[Given data]
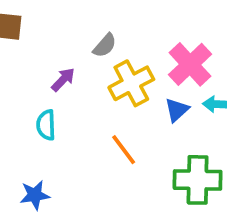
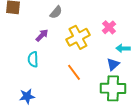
gray semicircle: (105, 45) -> (56, 12), moved
pink cross: (190, 64) -> (109, 27), size x0.6
blue triangle: (177, 110) -> (113, 64), moved

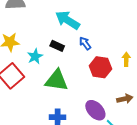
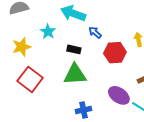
black rectangle: (57, 46) -> (74, 49), moved
cyan star: (35, 56) -> (48, 32), moved

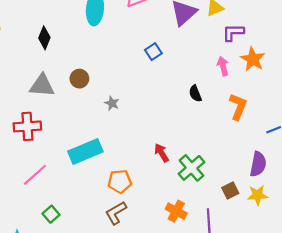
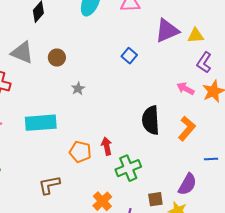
purple L-shape: (233, 33) -> (204, 62), turned -75
blue square: (153, 52) -> (129, 56), turned -35
pink arrow: (223, 66) -> (185, 89), turned -66
black semicircle: (195, 94) -> (151, 120), moved, size x1.8
orange pentagon: (120, 181) -> (80, 152), moved

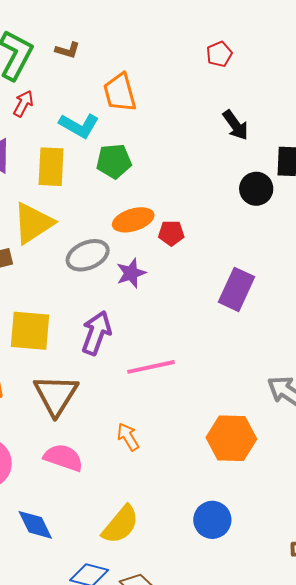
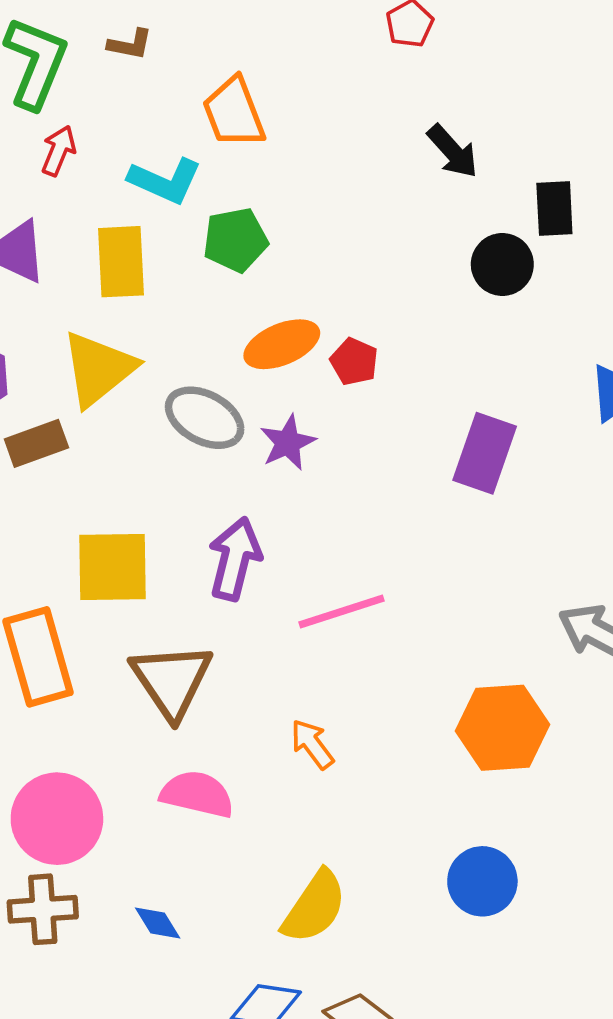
red pentagon: (171, 233) -> (354, 362), turned 30
gray ellipse: (88, 255) -> (205, 418), turned 57
blue diamond: (35, 525) -> (158, 923), size x0.7

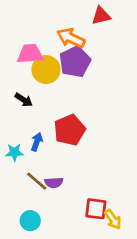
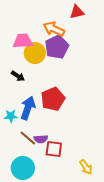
blue arrow: (37, 142) -> (28, 108), size x1.6
red square: (96, 209) -> (54, 149), moved
cyan circle: (30, 221) -> (23, 168), size x1.5

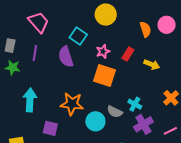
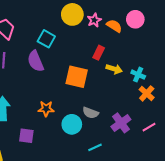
orange semicircle: (145, 29) -> (114, 26), turned -35
pink star: (103, 51) -> (94, 20), moved
yellow arrow: (152, 64) -> (114, 69), moved
orange star: (72, 104) -> (46, 109), size x0.7
cyan cross: (135, 104) -> (138, 75), moved

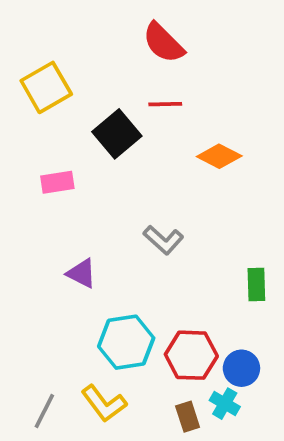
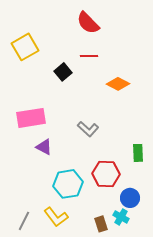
black square: (117, 134) -> (63, 72), size x0.7
pink rectangle: (57, 182) -> (31, 118), moved, size x1.6
red hexagon: (191, 355) -> (106, 174), moved

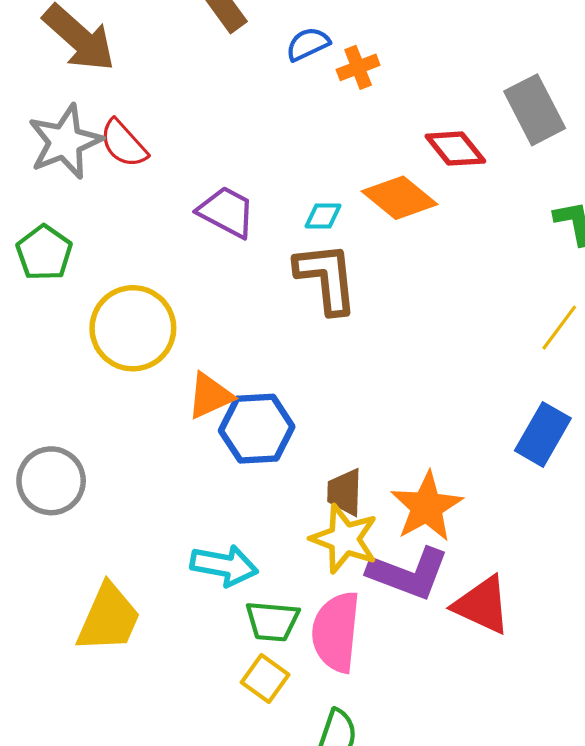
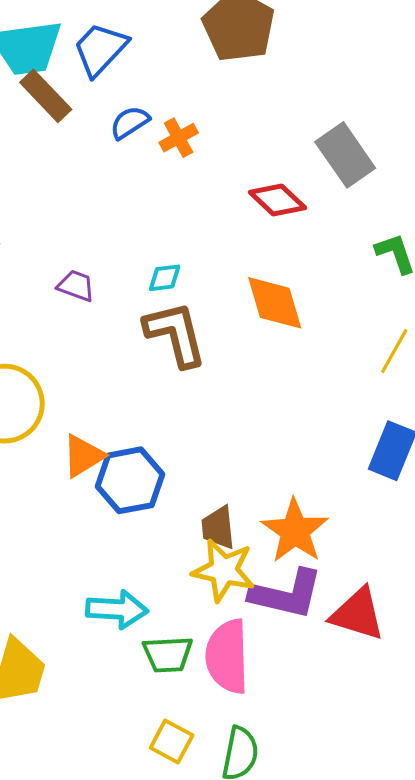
orange diamond: (400, 198) -> (275, 303), moved, turned 42
purple trapezoid: (227, 212) -> (76, 286), size x0.7
yellow square: (265, 678) -> (172, 741), moved

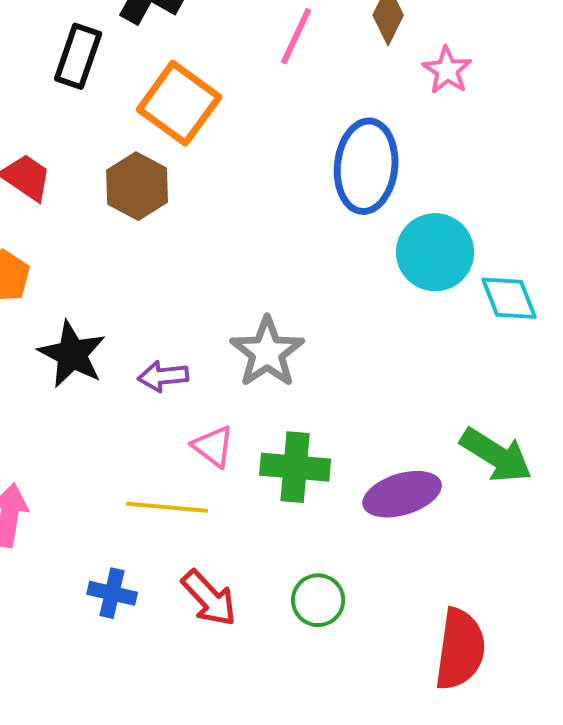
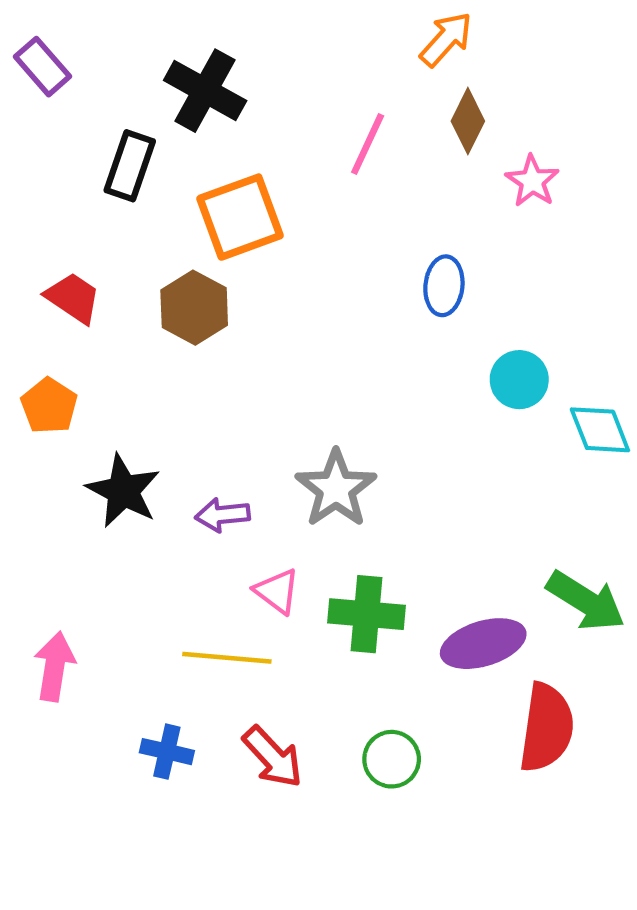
orange square: (179, 103) -> (240, 217), turned 34
blue ellipse: (366, 166) -> (444, 286), size x0.6
cyan circle: (435, 252) -> (519, 380), size x0.7
red semicircle: (460, 649) -> (546, 728), moved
[/Given data]
**Try it:** To complete this exercise, transcribe exactly the lines above from the one that holds "blue triangle: (177, 110) -> (113, 64), moved" through the one that holds "gray ellipse: (88, 255)". Pictures stay out.

**Answer for the task:**
blue triangle: (177, 110) -> (113, 64), moved

black rectangle: (57, 46) -> (74, 49), moved
cyan star: (35, 56) -> (48, 32), moved

purple L-shape: (233, 33) -> (204, 62), turned -75
blue square: (153, 52) -> (129, 56), turned -35
pink arrow: (223, 66) -> (185, 89), turned -66
black semicircle: (195, 94) -> (151, 120), moved, size x1.8
orange pentagon: (120, 181) -> (80, 152), moved

red pentagon: (171, 233) -> (354, 362), turned 30
gray ellipse: (88, 255) -> (205, 418), turned 57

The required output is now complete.